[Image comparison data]
┄┄┄┄┄┄┄┄┄┄┄┄┄┄┄┄┄┄┄┄

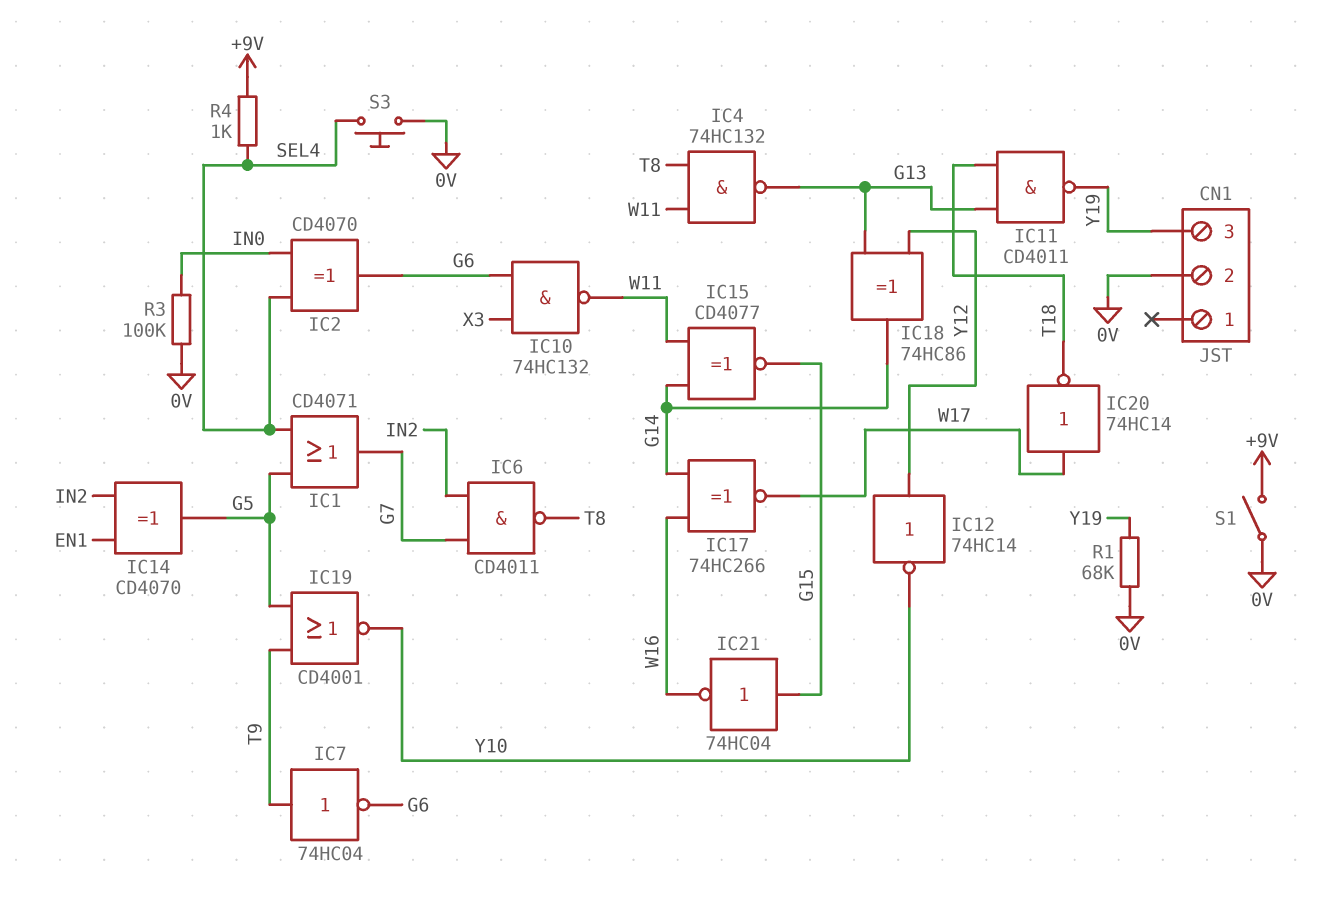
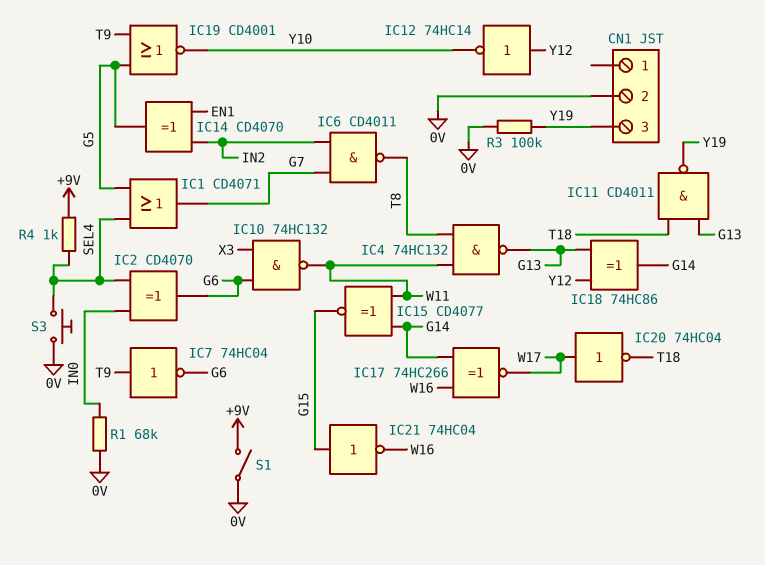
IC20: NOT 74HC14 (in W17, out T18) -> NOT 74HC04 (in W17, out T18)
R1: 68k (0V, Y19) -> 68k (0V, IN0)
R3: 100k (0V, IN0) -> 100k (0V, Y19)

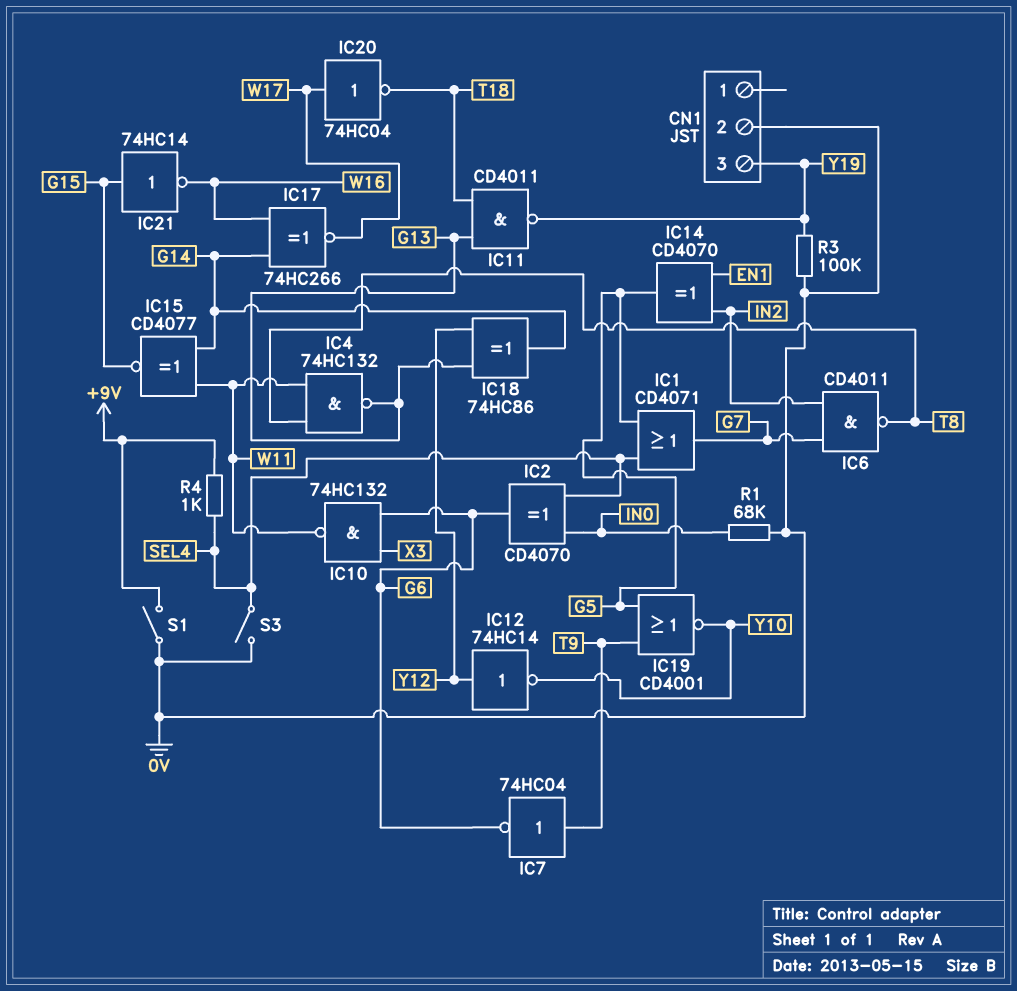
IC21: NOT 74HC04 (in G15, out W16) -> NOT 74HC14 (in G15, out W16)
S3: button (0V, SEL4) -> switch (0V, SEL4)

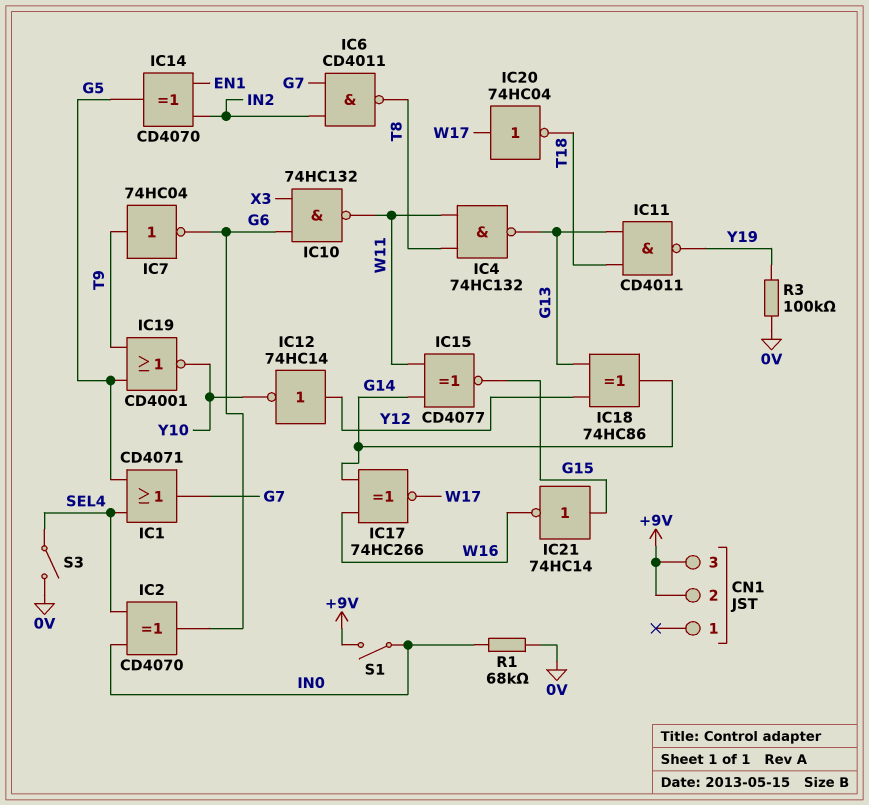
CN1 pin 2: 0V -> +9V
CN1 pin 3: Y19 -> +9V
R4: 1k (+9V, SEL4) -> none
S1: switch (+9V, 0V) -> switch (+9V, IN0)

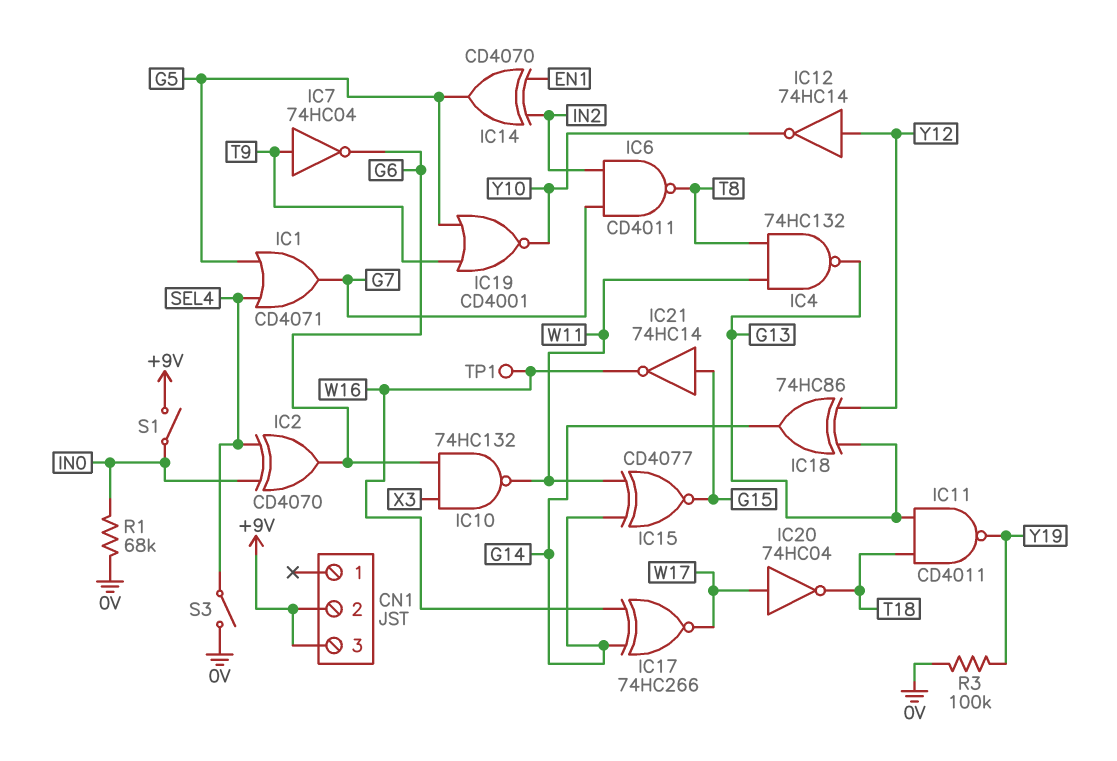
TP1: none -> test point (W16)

┄┄┄┄┄┄┄┄┄┄┄┄┄┄┄┄┄┄┄┄

Task description
Leave out the pictures and output the rest of the records exactly.

Solution
IC20: NOT 74HC14 (in W17, out T18) -> NOT 74HC04 (in W17, out T18)
R1: 68k (0V, Y19) -> 68k (0V, IN0)
R3: 100k (0V, IN0) -> 100k (0V, Y19)

IC21: NOT 74HC04 (in G15, out W16) -> NOT 74HC14 (in G15, out W16)
S3: button (0V, SEL4) -> switch (0V, SEL4)

CN1 pin 2: 0V -> +9V
CN1 pin 3: Y19 -> +9V
R4: 1k (+9V, SEL4) -> none
S1: switch (+9V, 0V) -> switch (+9V, IN0)

TP1: none -> test point (W16)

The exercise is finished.